Assignment
The lines from the one holding "Return every road" to the end of the records below, exactly as written, are the only thing to return.

[Source data Boundary: Start]

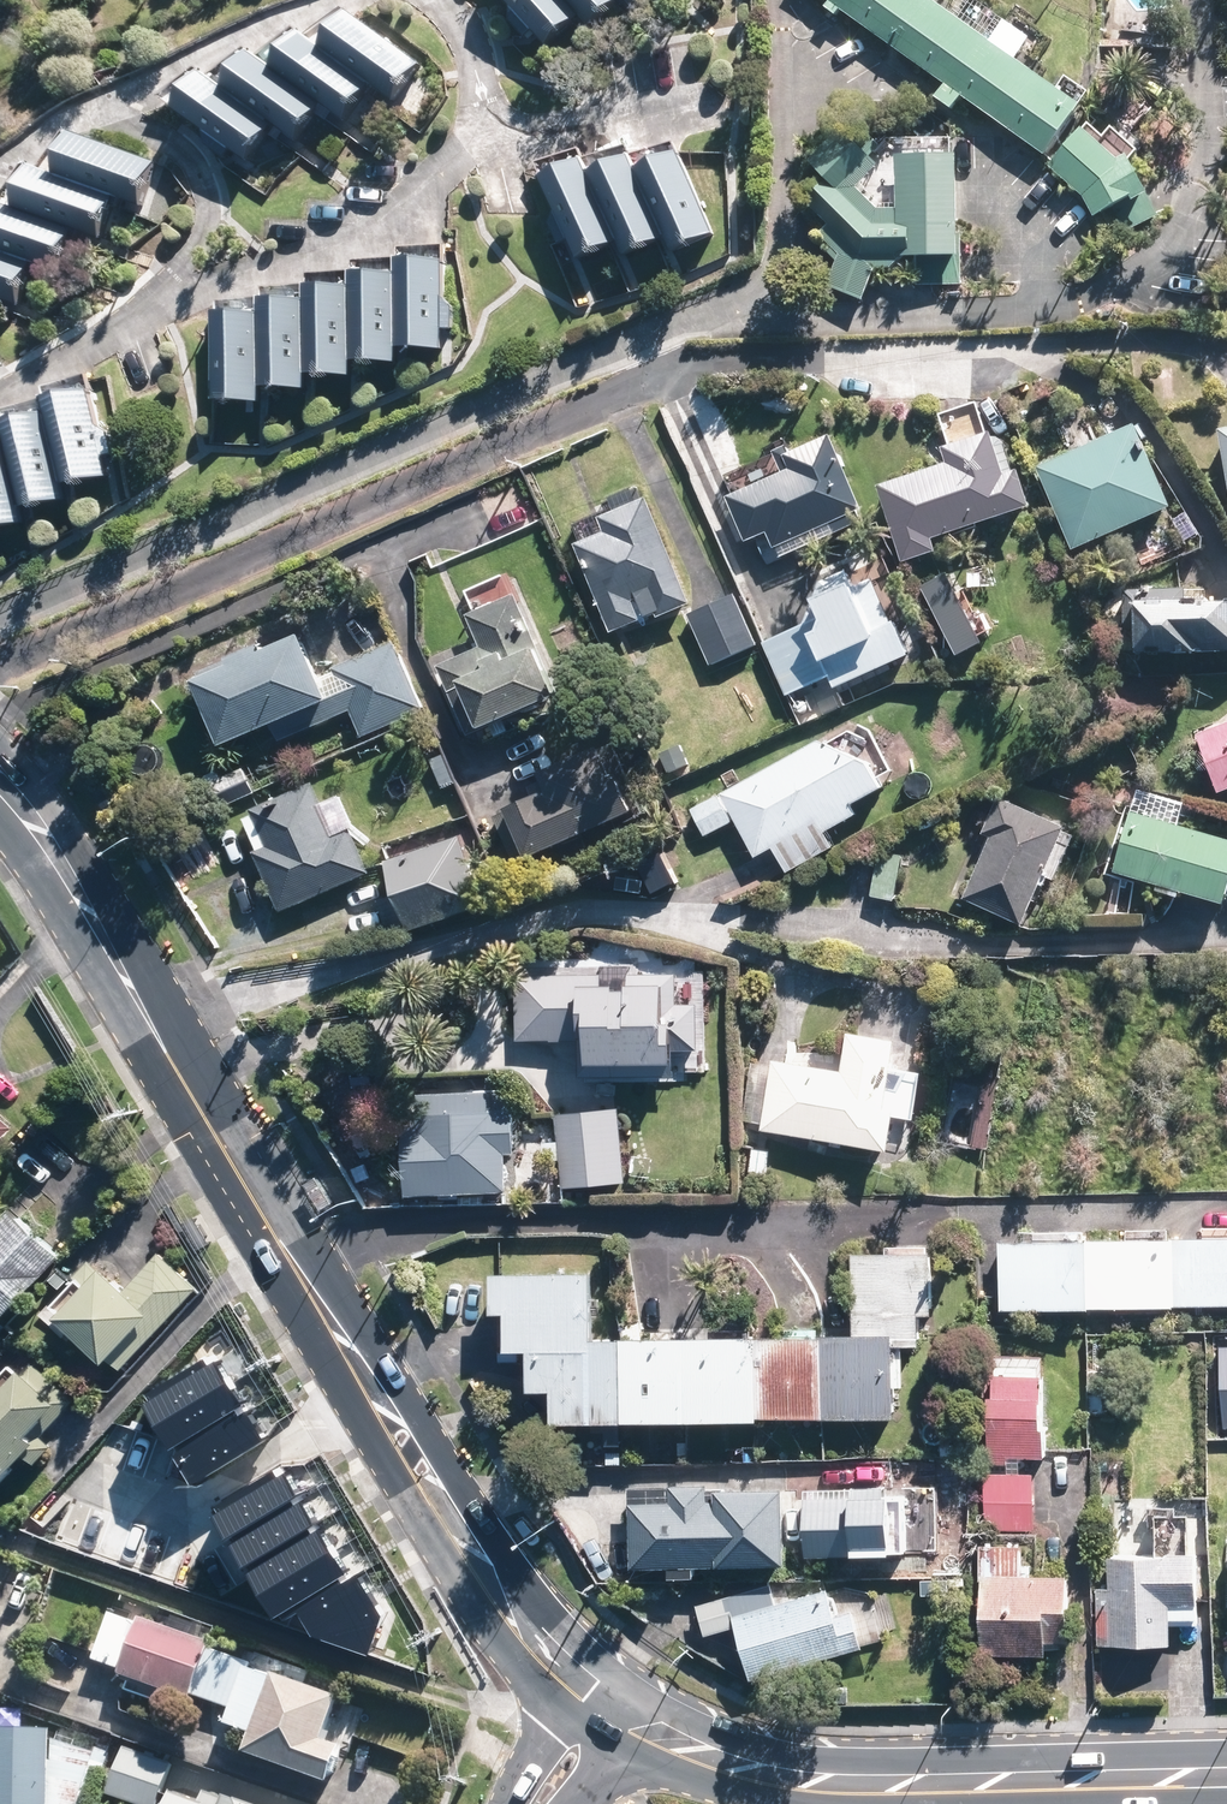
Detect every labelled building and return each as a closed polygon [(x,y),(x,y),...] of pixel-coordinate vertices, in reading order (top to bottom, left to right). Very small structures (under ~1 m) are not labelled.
[(551,45),(584,18),(570,0),(515,0),(551,45)] [(599,23),(627,0),(580,0),(599,23)] [(1033,155),(1067,109),(918,0),(821,0),(1033,155)] [(365,12),(337,45),(402,98),(429,65),(365,12)] [(313,33),(286,65),(351,118),(377,86),(313,33)] [(265,51),(236,85),(301,138),(329,104),(265,51)] [(214,71),(184,107),(249,160),(278,125),(214,71)] [(870,295),(889,252),(970,251),(970,207),(970,154),(911,155),(911,207),(889,208),(866,181),(888,161),(859,128),(823,160),(842,182),(820,202),(853,238),(835,280),(870,295)] [(1055,163),(1089,194),(1102,217),(1139,195),(1120,162),(1085,130),(1055,163)] [(86,131),(71,171),(146,200),(162,160),(86,131)] [(687,153),(650,167),(680,246),(718,232),(687,153)] [(640,158),(602,172),(633,251),(670,237),(640,158)] [(592,163),(554,178),(585,257),(622,242),(592,163)] [(47,166),(32,206),(107,235),(123,195),(47,166)] [(0,206),(0,244),(63,268),(79,226),(4,197),(0,206)] [(23,303),(40,261),(0,246),(0,294),(23,303)] [(456,262),(412,258),(405,344),(449,348),(456,262)] [(410,274),(366,270),(358,356),(403,360),(410,274)] [(364,285),(320,281),(312,368),(357,372),(364,285)] [(317,297),(273,293),(266,379),(310,383),(317,297)] [(270,311),(226,307),(218,394),(262,397),(270,311)] [(102,395),(59,401),(71,480),(113,474),(102,395)] [(59,416),(17,422),(28,502),(71,496),(59,416)] [(1162,508),(1129,434),(1038,474),(1070,547),(1162,508)] [(869,508),(838,437),(792,457),(798,472),(742,496),(760,535),(779,526),(787,544),(869,508)] [(0,441),(0,523),(28,518),(17,439),(0,441)] [(942,471),(889,486),(906,545),(1015,513),(1006,483),(991,487),(979,446),(938,458),(942,471)] [(619,533),(586,546),(618,628),(691,600),(654,505),(614,520),(619,533)] [(911,652),(879,582),(830,604),(835,616),(774,644),(794,688),(838,667),(845,682),(911,652)] [(1135,595),(1135,657),(1226,657),(1226,604),(1202,604),(1202,595),(1135,595)] [(493,646),(447,665),(475,731),(569,692),(547,640),(541,643),(524,601),(482,619),(493,646)] [(743,606),(696,627),(713,663),(759,642),(743,606)] [(307,635),(204,680),(231,742),(334,698),(307,635)] [(399,646),(341,671),(369,734),(426,708),(399,646)] [(1195,735),(1213,785),(1226,780),(1226,723),(1195,735)] [(827,743),(732,793),(764,852),(780,843),(792,866),(834,844),(826,829),(863,810),(859,802),(892,784),(880,761),(827,743)] [(568,790),(502,817),(520,859),(645,807),(633,779),(627,781),(614,749),(560,772),(568,790)] [(447,754),(434,759),(451,799),(464,793),(447,754)] [(319,794),(266,818),(278,846),(266,851),(291,905),(373,867),(357,834),(341,841),(319,794)] [(724,798),(696,810),(707,835),(735,824),(724,798)] [(1052,836),(994,809),(979,839),(985,842),(957,898),(1010,923),(1052,836)] [(1225,851),(1130,819),(1112,871),(1206,903),(1225,851)] [(469,839),(392,865),(412,924),(489,899),(469,839)] [(907,860),(888,856),(880,895),(898,899),(907,860)] [(683,979),(525,984),(526,1036),(599,1034),(600,1066),(687,1063),(687,1040),(701,1040),(700,1006),(683,1007),(683,979)] [(855,1073),(782,1063),(773,1127),(901,1145),(905,1111),(893,1109),(902,1042),(860,1037),(855,1073)] [(499,1090),(429,1093),(430,1114),(415,1114),(418,1188),(515,1185),(513,1149),(526,1149),(525,1107),(499,1108),(499,1090)] [(619,1112),(566,1118),(573,1184),(626,1179),(619,1112)] [(17,1129),(0,1114),(0,1147),(17,1129)] [(14,1314),(74,1252),(29,1210),(13,1228),(0,1216),(0,1301),(14,1314)] [(1007,1243),(1008,1311),(1226,1307),(1226,1239),(1007,1243)] [(945,1252),(864,1254),(865,1329),(929,1328),(929,1307),(946,1307),(945,1252)] [(201,1287),(167,1256),(138,1288),(118,1270),(76,1316),(119,1356),(164,1307),(174,1317),(201,1287)] [(605,1342),(604,1272),(511,1274),(511,1304),(526,1304),(527,1344),(605,1342)] [(905,1333),(847,1334),(849,1413),(907,1412),(905,1333)] [(768,1334),(650,1339),(653,1417),(771,1413),(768,1334)] [(837,1337),(778,1339),(780,1414),(839,1412),(837,1337)] [(640,1347),(547,1348),(548,1382),(572,1382),(572,1415),(641,1414),(640,1347)] [(156,1393),(171,1419),(243,1378),(228,1351),(156,1393)] [(1052,1359),(995,1357),(991,1462),(1012,1462),(1013,1449),(1049,1451),(1052,1359)] [(44,1438),(38,1432),(73,1396),(42,1366),(9,1400),(0,1391),(0,1484),(44,1438)] [(171,1419),(186,1445),(258,1402),(243,1378),(171,1419)] [(186,1445),(203,1473),(274,1431),(258,1402),(186,1445)] [(225,1505),(243,1534),(313,1491),(296,1463),(225,1505)] [(1037,1472),(984,1473),(985,1530),(1038,1529),(1037,1472)] [(682,1499),(641,1501),(643,1559),(793,1554),(791,1484),(729,1486),(730,1498),(713,1499),(713,1486),(681,1487),(682,1499)] [(859,1499),(805,1500),(807,1550),(914,1548),(913,1486),(859,1488),(859,1499)] [(243,1534),(259,1561),(330,1519),(313,1491),(243,1534)] [(259,1561),(273,1584),(344,1542),(330,1519),(259,1561)] [(273,1584),(287,1606),(356,1563),(344,1542),(273,1584)] [(1198,1549),(1114,1553),(1115,1582),(1104,1582),(1106,1646),(1170,1643),(1169,1625),(1202,1623),(1198,1549)] [(368,1563),(310,1599),(327,1626),(382,1643),(394,1605),(368,1563)] [(1072,1578),(987,1575),(985,1647),(1050,1649),(1051,1634),(1070,1634),(1072,1578)] [(717,1630),(741,1623),(757,1674),(872,1639),(861,1606),(844,1611),(836,1583),(783,1599),(777,1580),(708,1602),(717,1630)] [(213,1646),(149,1624),(133,1669),(197,1691),(213,1646)] [(340,1702),(256,1671),(238,1723),(268,1734),(264,1743),(335,1769),(344,1744),(327,1738),(340,1702)] [(59,1732),(0,1731),(0,1803),(58,1803),(59,1732)] [(172,1764),(128,1751),(116,1790),(160,1803),(172,1764)] [(186,1787),(180,1803),(236,1803),(186,1787)]
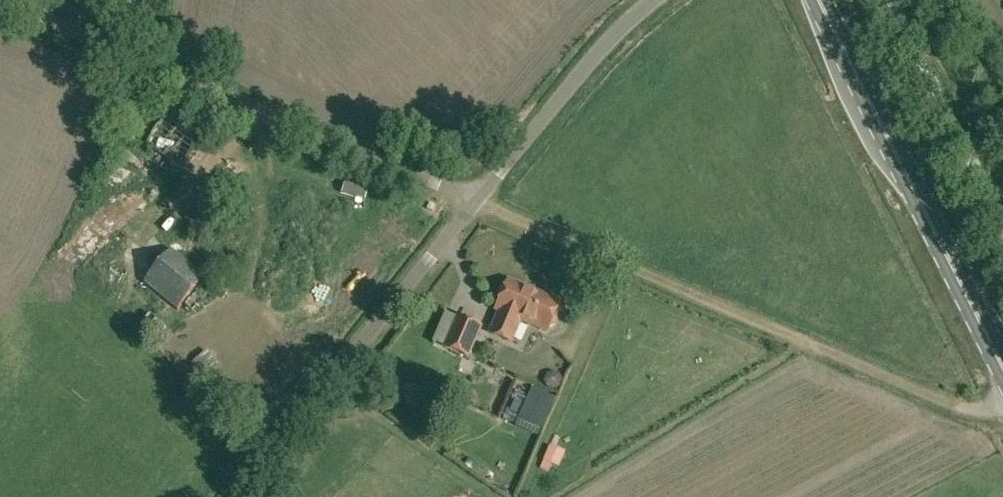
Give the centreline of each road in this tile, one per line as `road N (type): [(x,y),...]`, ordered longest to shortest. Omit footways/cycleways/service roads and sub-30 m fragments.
road 1 (track): [(1002,430),(474,202)]
road 2 (unclassified): [(474,202),(76,26),(0,1)]
road 3 (secondary): [(1002,382),(816,0)]
road 4 (unclassified): [(236,496),(474,202)]
road 5 (unclassified): [(474,202),(614,35),(655,0)]
road 6 (track): [(326,135),(317,168),(336,189),(317,216),(275,247),(195,257)]

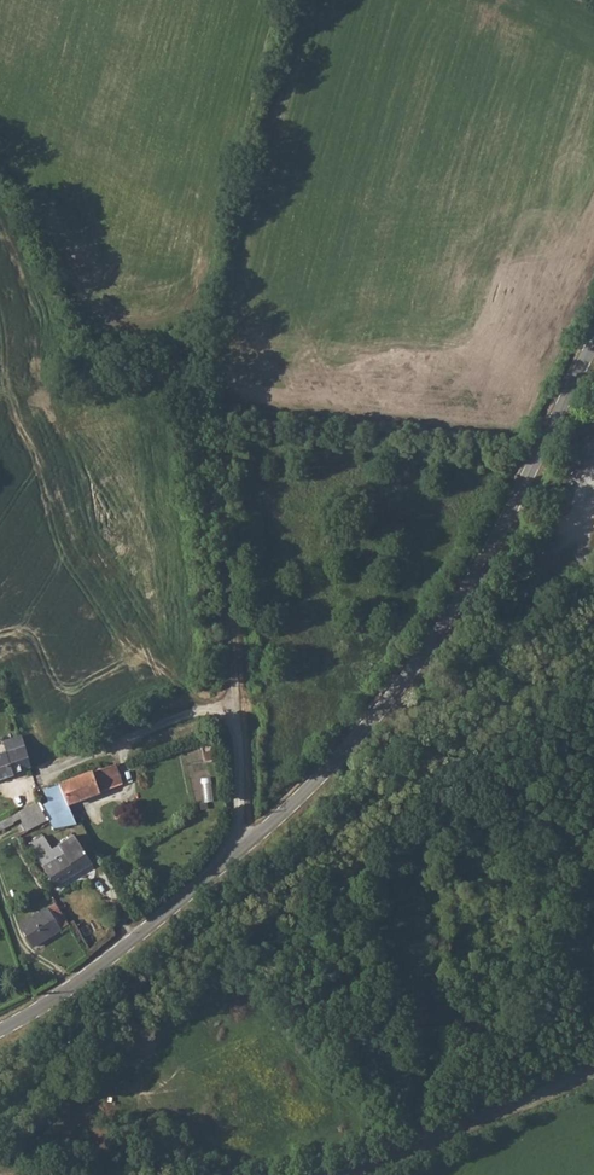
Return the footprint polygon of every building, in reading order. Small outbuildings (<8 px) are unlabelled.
[(6,754),(14,776),(32,770),(19,736),(2,743),(6,754)] [(0,756),(0,781),(14,776),(6,754),(0,756)] [(49,802),(43,805),(51,822),(54,830),(77,826),(69,806),(101,794),(101,793),(105,791),(122,785),(118,772),(115,764),(45,789),(49,802)] [(35,804),(19,812),(23,819),(21,820),(26,833),(51,822),(43,805),(41,801),(35,804)] [(46,836),(31,846),(57,886),(93,861),(76,835),(55,850),(46,836)] [(61,929),(49,909),(20,926),(33,946),(61,929)]
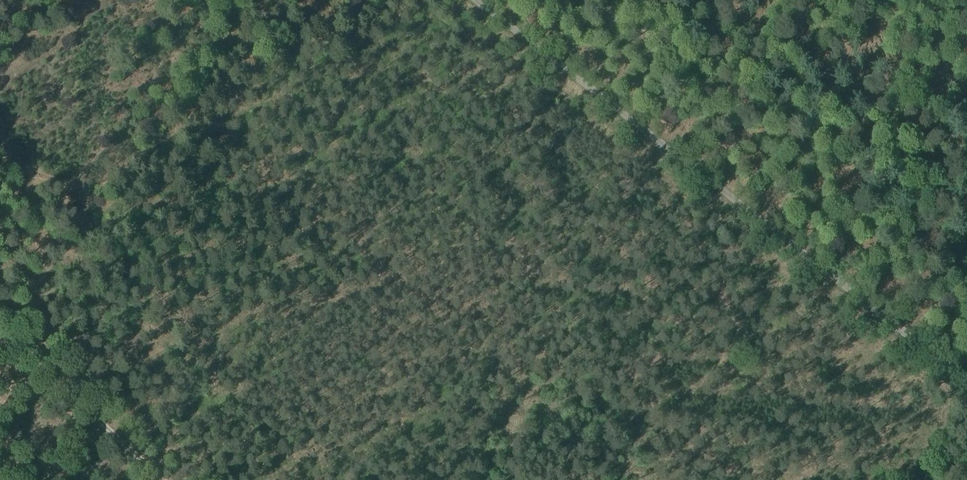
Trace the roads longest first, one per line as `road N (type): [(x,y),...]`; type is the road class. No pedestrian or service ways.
road 1 (unclassified): [(479,0),(966,382)]
road 2 (track): [(5,342),(166,138),(235,74),(365,29),(386,0)]
road 3 (track): [(0,339),(160,479)]

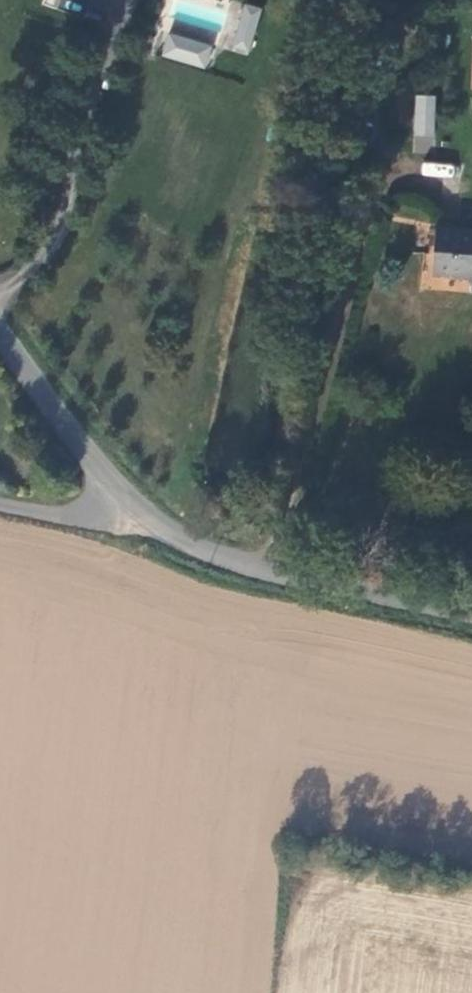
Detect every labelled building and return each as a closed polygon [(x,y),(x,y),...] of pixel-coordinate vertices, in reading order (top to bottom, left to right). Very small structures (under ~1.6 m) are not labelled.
[(41,3),(58,8),(60,0),(42,0),(41,3)] [(237,2),(225,49),(249,55),(261,8),(237,2)] [(168,31),(160,54),(206,70),(214,47),(168,31)] [(435,94),(414,93),(412,152),(432,153),(435,94)] [(422,161),(421,175),(454,178),(456,164),(422,161)] [(471,284),(471,237),(430,234),(427,281),(471,284)]
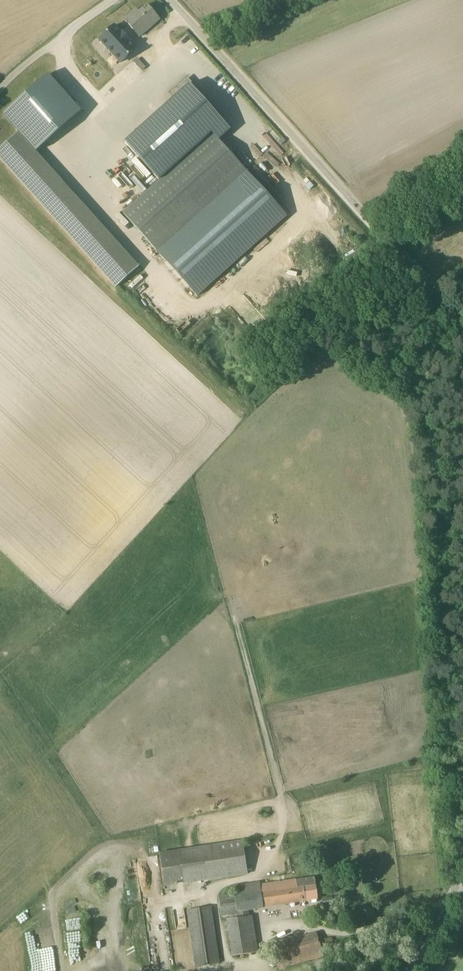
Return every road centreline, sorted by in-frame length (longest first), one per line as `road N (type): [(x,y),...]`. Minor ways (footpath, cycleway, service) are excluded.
road 1 (unclassified): [(462,328),(170,0)]
road 2 (track): [(451,911),(295,970)]
road 3 (unclassified): [(0,88),(110,0)]
road 4 (unclassified): [(413,970),(451,911),(462,862)]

[Source data Boundary: End]

Result for this task
Return every road centreline, sorted by in-frame length (longest first), one per line as `road N (type): [(x,y),...]`. Minor ways (footpath, cycleway, service) are excluded.
road 1 (unclassified): [(462,328),(170,0)]
road 2 (track): [(451,911),(295,970)]
road 3 (unclassified): [(0,88),(110,0)]
road 4 (unclassified): [(413,970),(451,911),(462,862)]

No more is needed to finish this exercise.